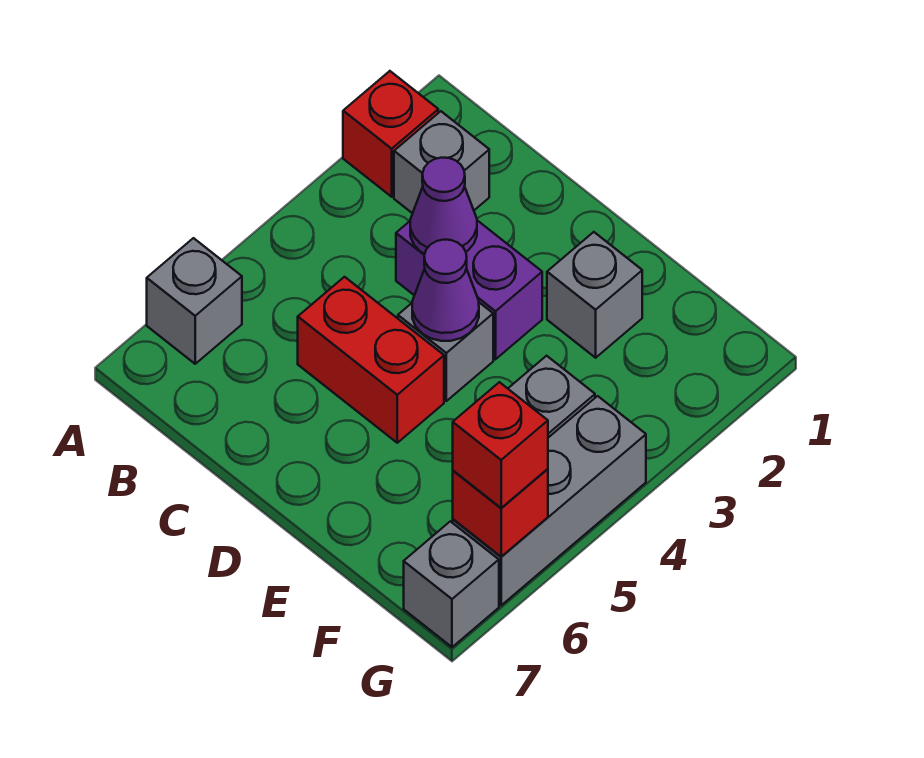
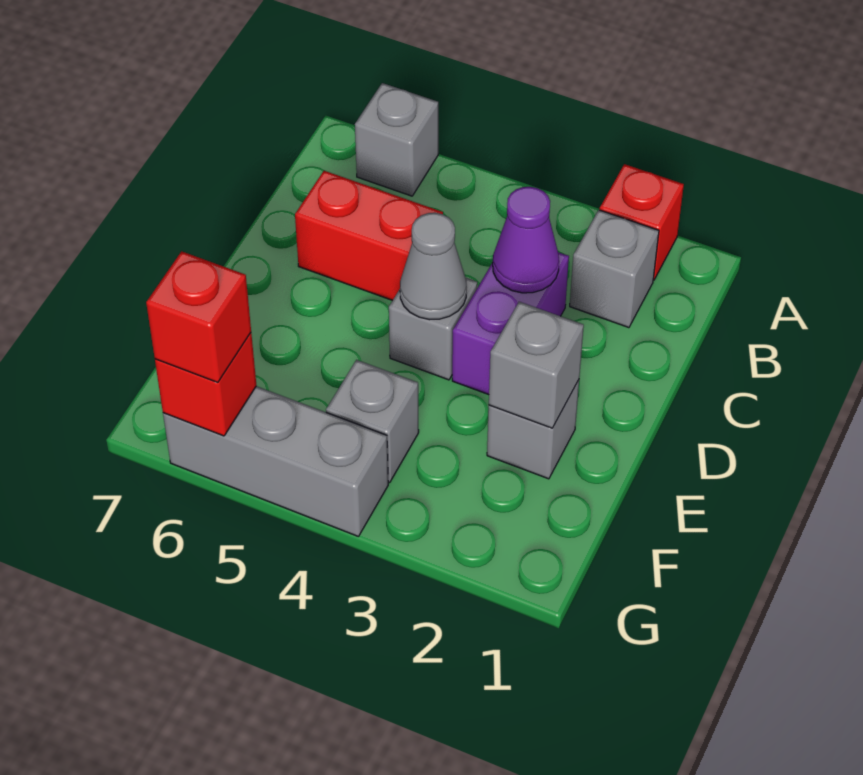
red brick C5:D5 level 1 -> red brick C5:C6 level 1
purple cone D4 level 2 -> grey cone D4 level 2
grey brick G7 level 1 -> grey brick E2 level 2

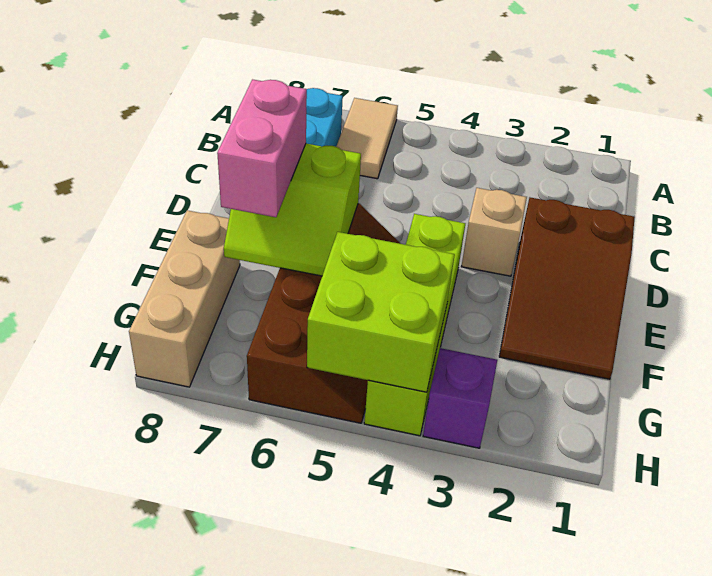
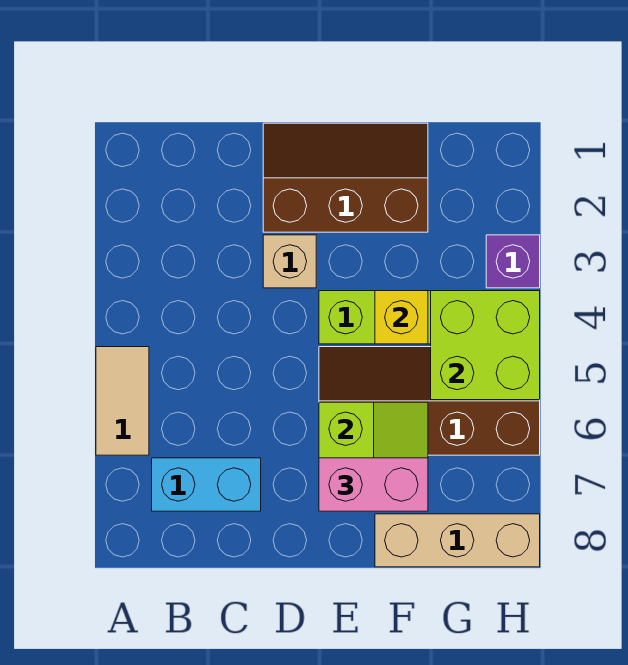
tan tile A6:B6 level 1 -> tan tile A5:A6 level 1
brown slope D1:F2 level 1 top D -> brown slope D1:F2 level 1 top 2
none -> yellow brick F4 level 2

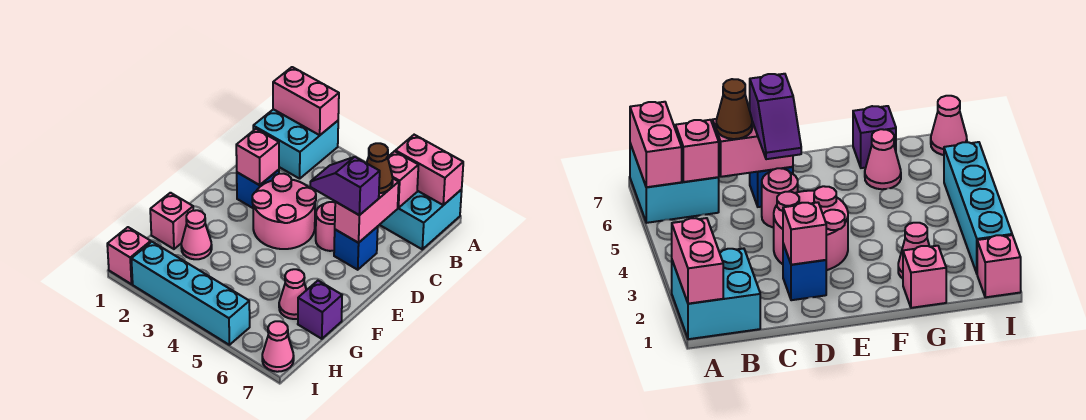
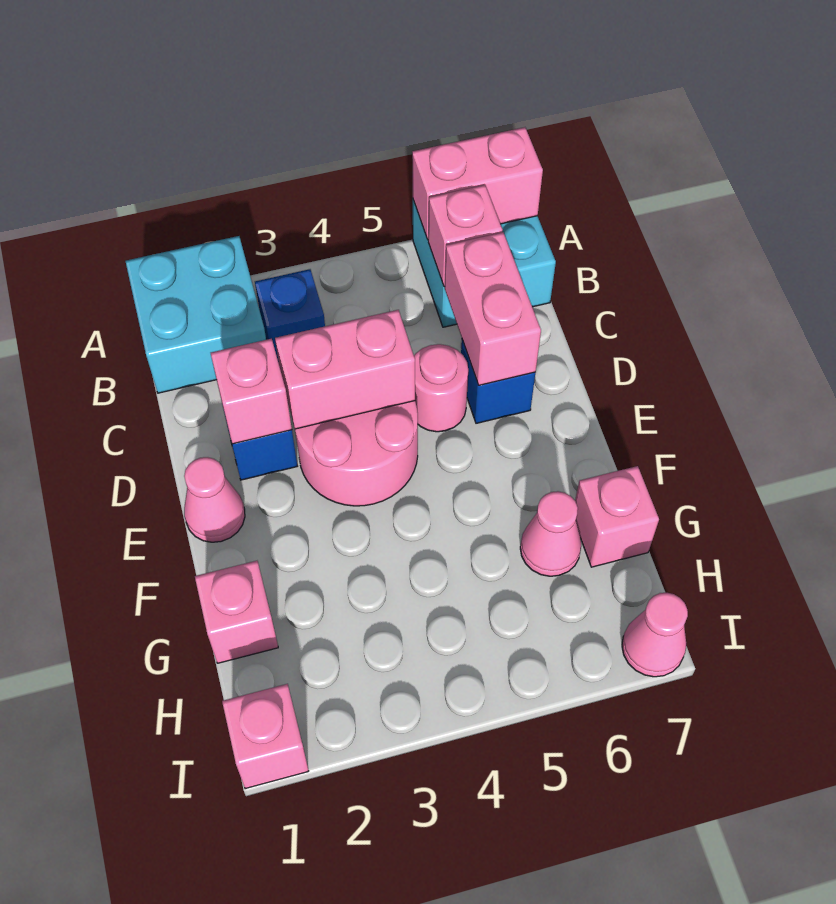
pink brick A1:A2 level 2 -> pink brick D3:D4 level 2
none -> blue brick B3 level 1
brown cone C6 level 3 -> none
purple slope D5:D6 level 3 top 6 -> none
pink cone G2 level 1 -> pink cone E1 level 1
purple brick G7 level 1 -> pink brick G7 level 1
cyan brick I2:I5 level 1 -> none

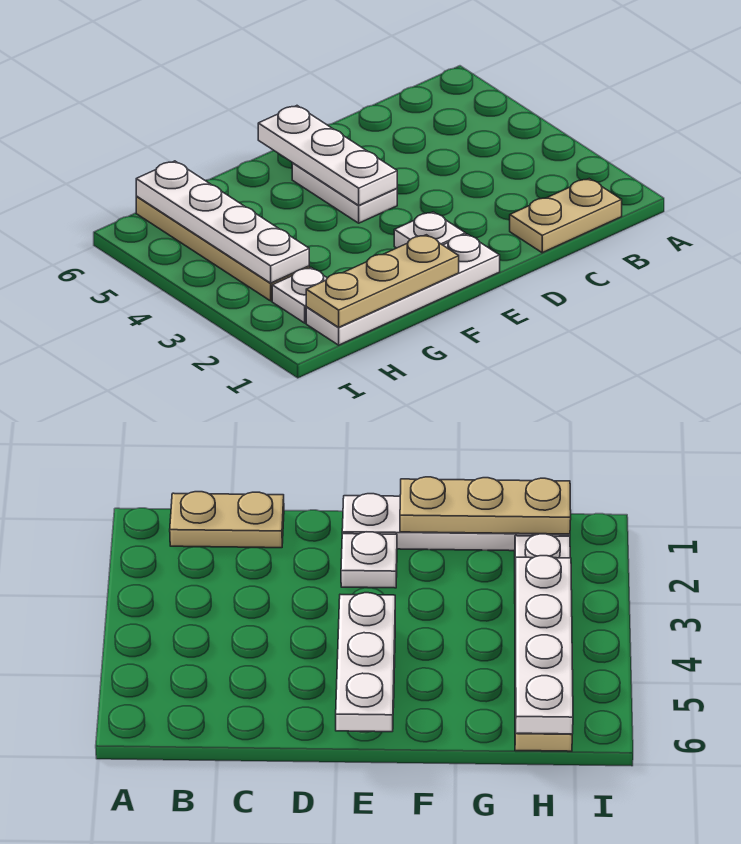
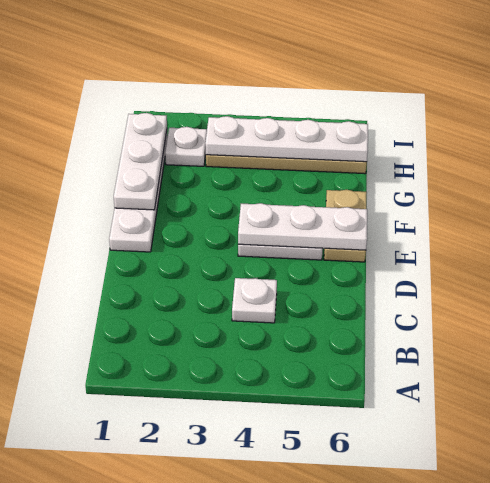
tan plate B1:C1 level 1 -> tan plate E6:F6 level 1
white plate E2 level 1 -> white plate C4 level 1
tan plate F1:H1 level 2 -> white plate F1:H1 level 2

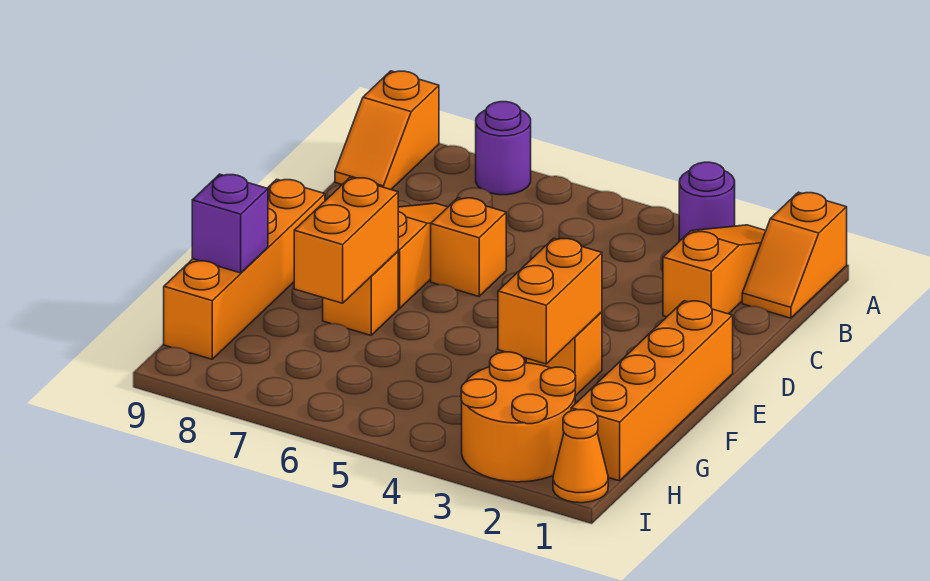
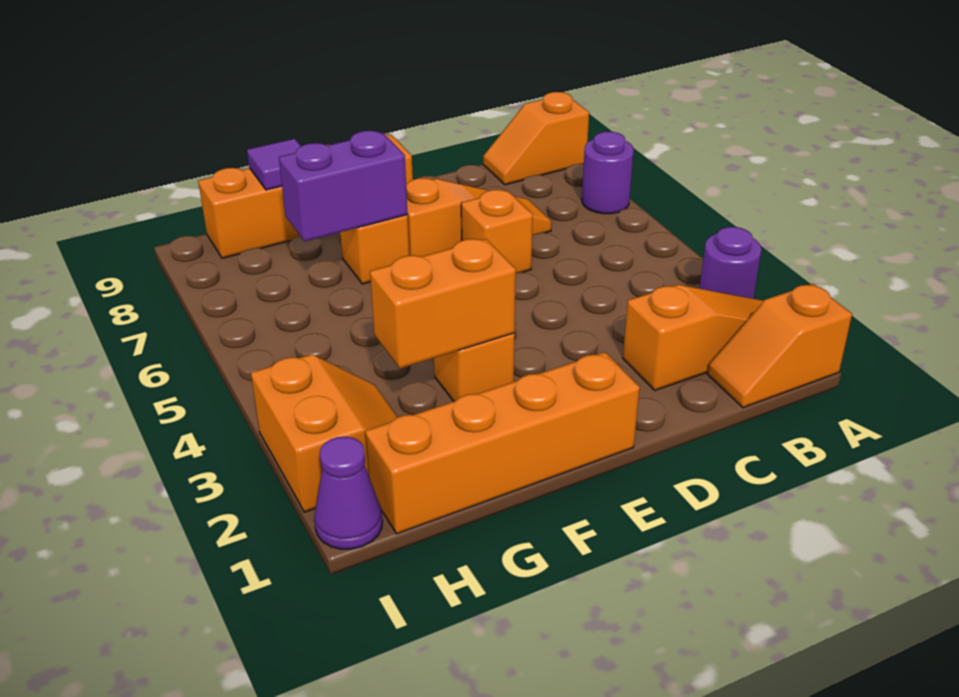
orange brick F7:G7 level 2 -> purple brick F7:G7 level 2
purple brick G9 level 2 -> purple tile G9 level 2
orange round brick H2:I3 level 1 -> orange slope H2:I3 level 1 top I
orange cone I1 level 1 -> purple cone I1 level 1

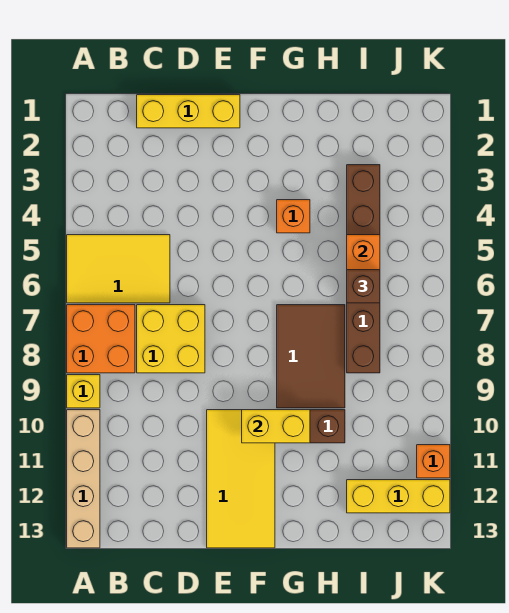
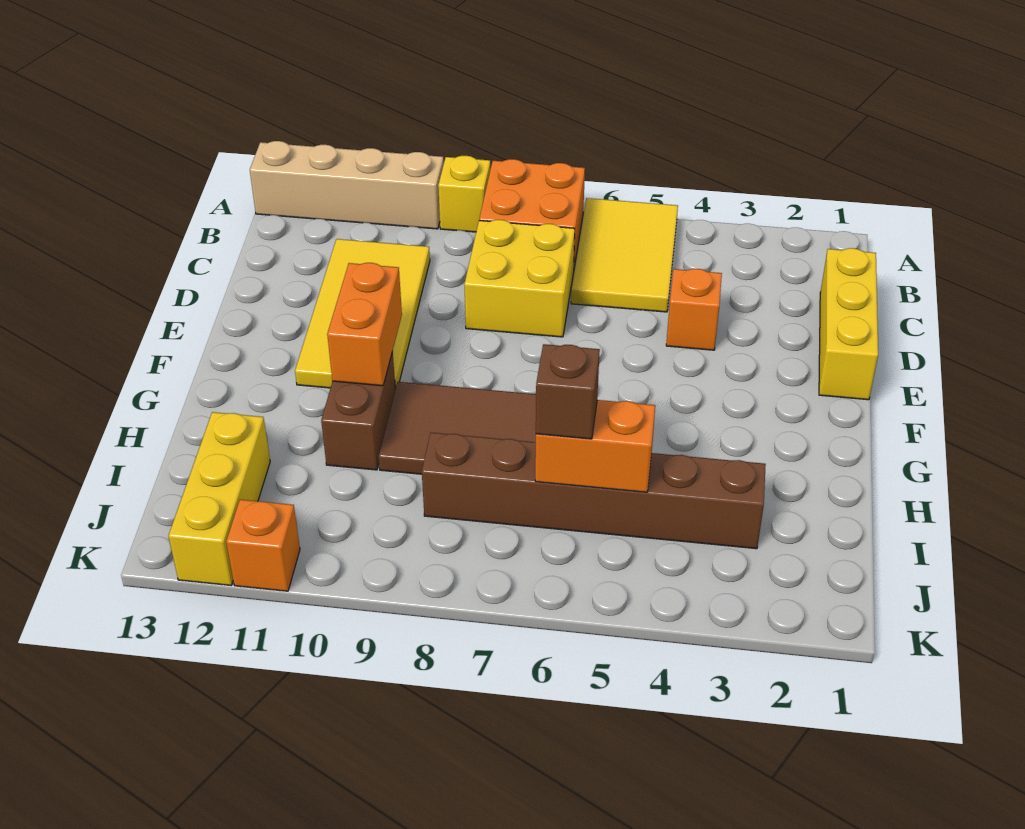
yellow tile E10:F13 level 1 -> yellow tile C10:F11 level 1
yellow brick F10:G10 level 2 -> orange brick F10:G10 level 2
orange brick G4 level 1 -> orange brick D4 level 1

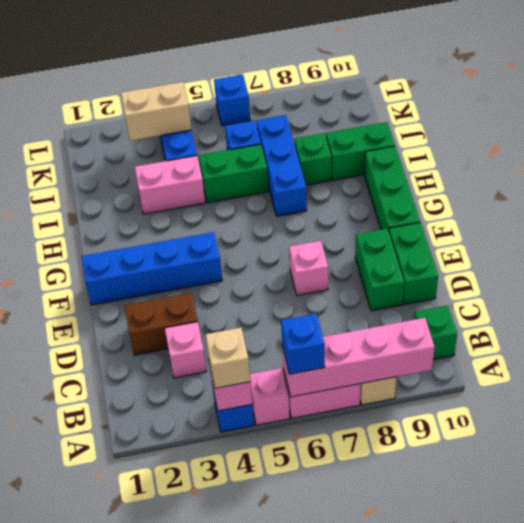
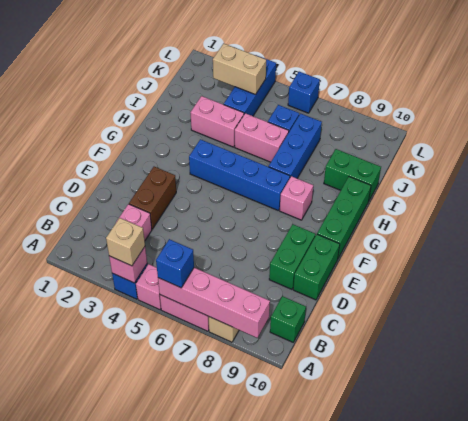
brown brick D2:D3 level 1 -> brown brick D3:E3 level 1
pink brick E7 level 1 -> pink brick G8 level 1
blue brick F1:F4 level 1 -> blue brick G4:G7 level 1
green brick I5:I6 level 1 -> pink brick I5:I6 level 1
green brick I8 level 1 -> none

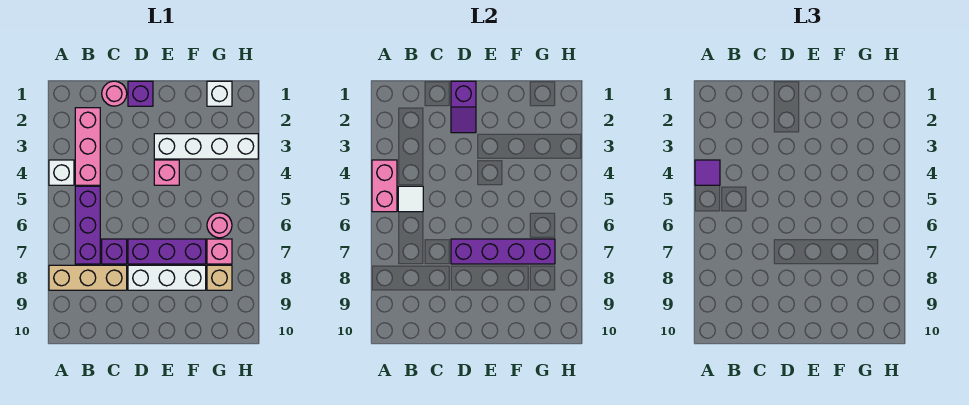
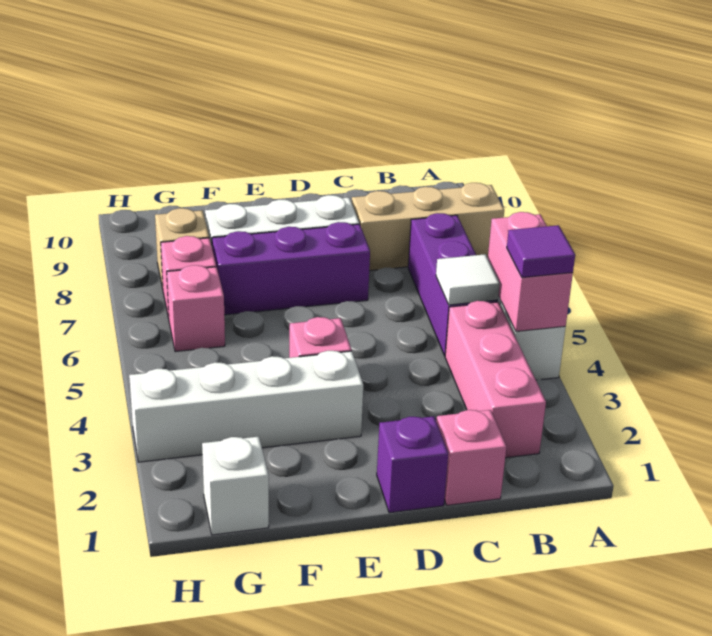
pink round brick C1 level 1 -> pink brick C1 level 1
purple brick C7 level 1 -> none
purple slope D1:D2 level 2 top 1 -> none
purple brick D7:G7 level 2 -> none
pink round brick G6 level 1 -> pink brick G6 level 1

Task description = Where pictures appear, omit them, and transcribe exactly, with nothing else, the lines from the line with "orange brick F7:G7" through the final line of the records above, both ends included.

Answer to the problem =
orange brick F7:G7 level 2 -> purple brick F7:G7 level 2
purple brick G9 level 2 -> purple tile G9 level 2
orange round brick H2:I3 level 1 -> orange slope H2:I3 level 1 top I
orange cone I1 level 1 -> purple cone I1 level 1

yellow tile E10:F13 level 1 -> yellow tile C10:F11 level 1
yellow brick F10:G10 level 2 -> orange brick F10:G10 level 2
orange brick G4 level 1 -> orange brick D4 level 1

brown brick D2:D3 level 1 -> brown brick D3:E3 level 1
pink brick E7 level 1 -> pink brick G8 level 1
blue brick F1:F4 level 1 -> blue brick G4:G7 level 1
green brick I5:I6 level 1 -> pink brick I5:I6 level 1
green brick I8 level 1 -> none

pink round brick C1 level 1 -> pink brick C1 level 1
purple brick C7 level 1 -> none
purple slope D1:D2 level 2 top 1 -> none
purple brick D7:G7 level 2 -> none
pink round brick G6 level 1 -> pink brick G6 level 1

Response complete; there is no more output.